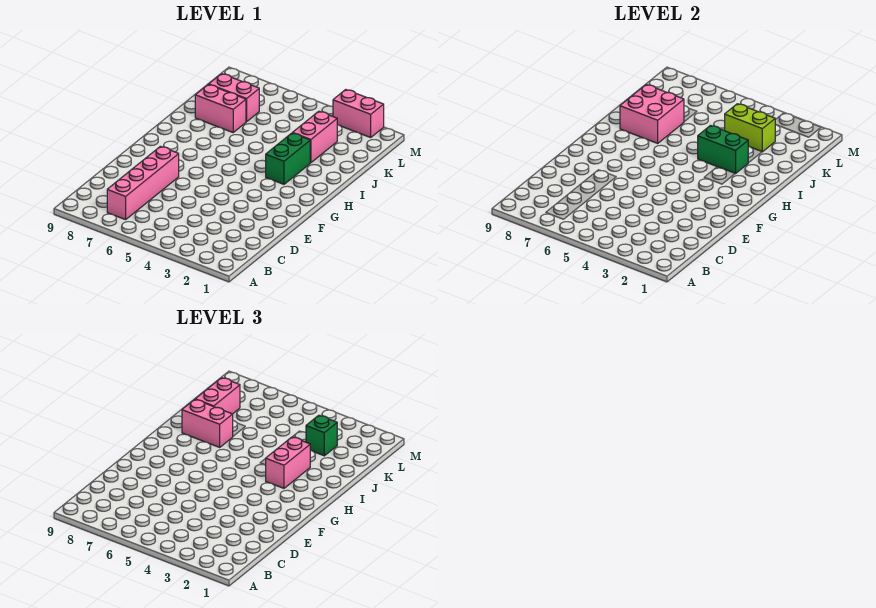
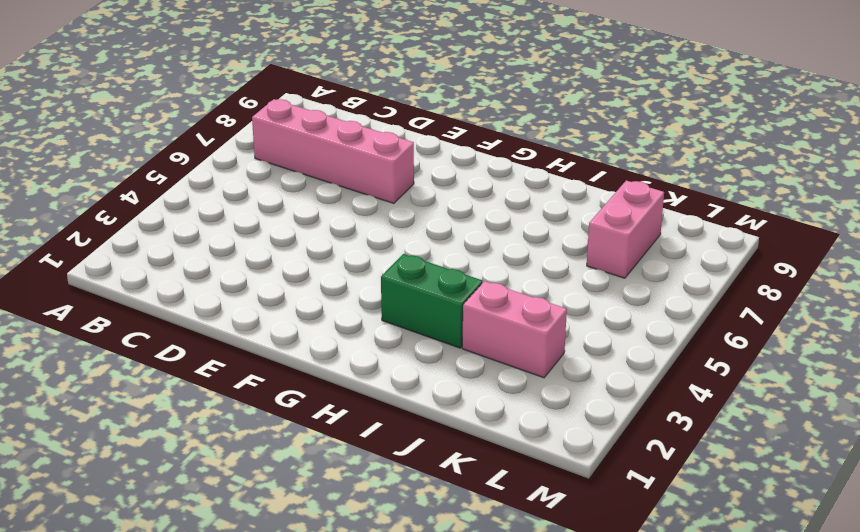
none -> pink brick J7:J8 level 1
none -> pink brick M2:M3 level 1
none -> green brick I3:I4 level 2

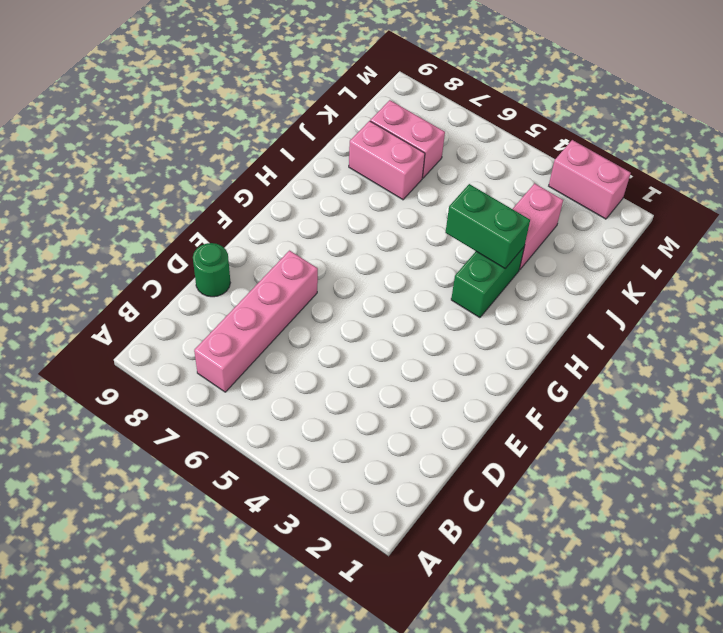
green round brick D9 level 1 -> none
none -> pink brick I7:J8 level 2
none -> lime brick K3:K4 level 2
none -> pink brick H3:I3 level 3

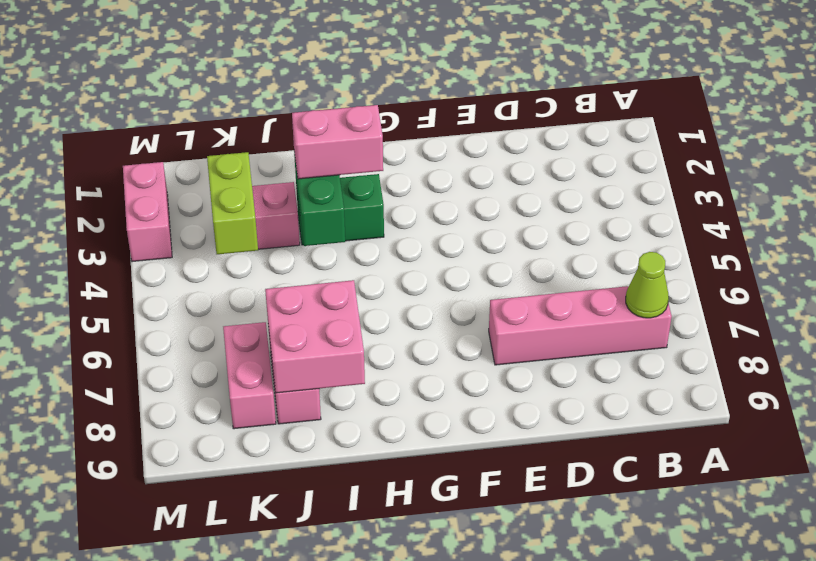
lime cone B7 level 2 -> none
none -> pink brick I7:I8 level 3
none -> pink brick J8:K8 level 3
none -> green brick K3 level 3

**Exercise:**
An exact, image-free transcript of the material is required.

**Output of the exercise:**
none -> pink brick J7:J8 level 1
none -> pink brick M2:M3 level 1
none -> green brick I3:I4 level 2

green round brick D9 level 1 -> none
none -> pink brick I7:J8 level 2
none -> lime brick K3:K4 level 2
none -> pink brick H3:I3 level 3

lime cone B7 level 2 -> none
none -> pink brick I7:I8 level 3
none -> pink brick J8:K8 level 3
none -> green brick K3 level 3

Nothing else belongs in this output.